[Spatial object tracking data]
++++++++++

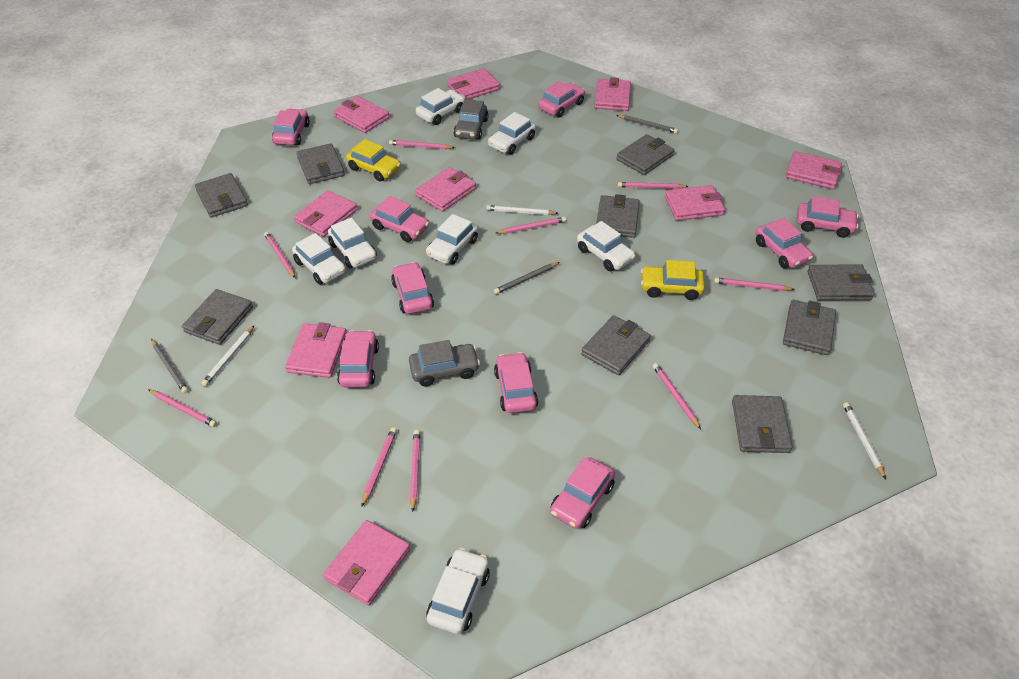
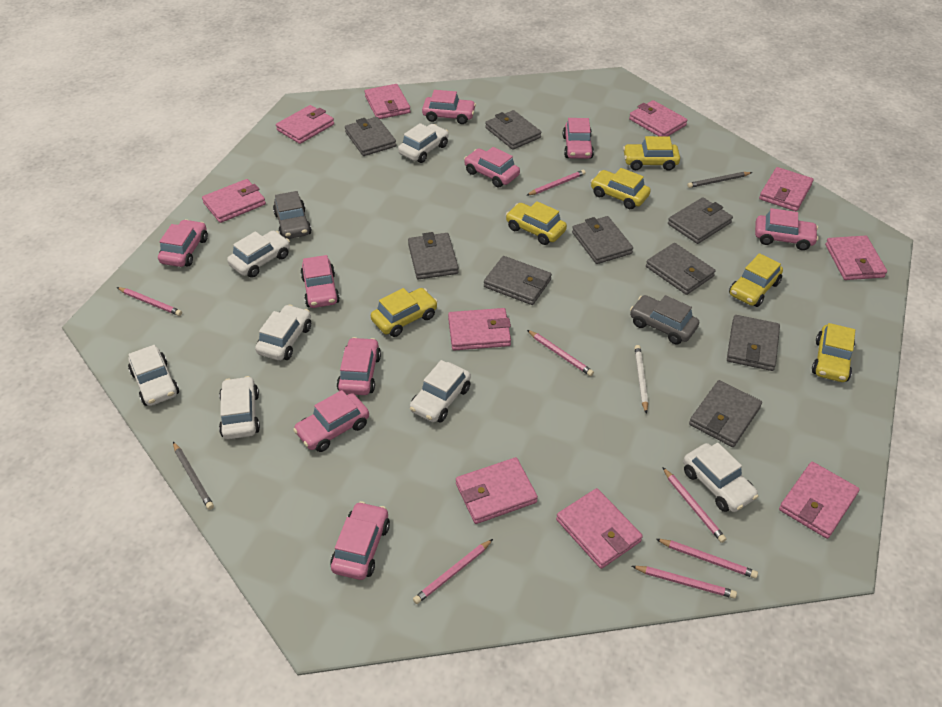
grey pencil: 3 -> 2
pink pencil: 9 -> 7
pink wallet: 9 -> 10
white pencil: 3 -> 1
yellow car: 2 -> 6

++++++++++

Your assignment>
Could you please return the entries above exactly, minus the pictures?

Expected answer>
grey pencil: 3 -> 2
pink pencil: 9 -> 7
pink wallet: 9 -> 10
white pencil: 3 -> 1
yellow car: 2 -> 6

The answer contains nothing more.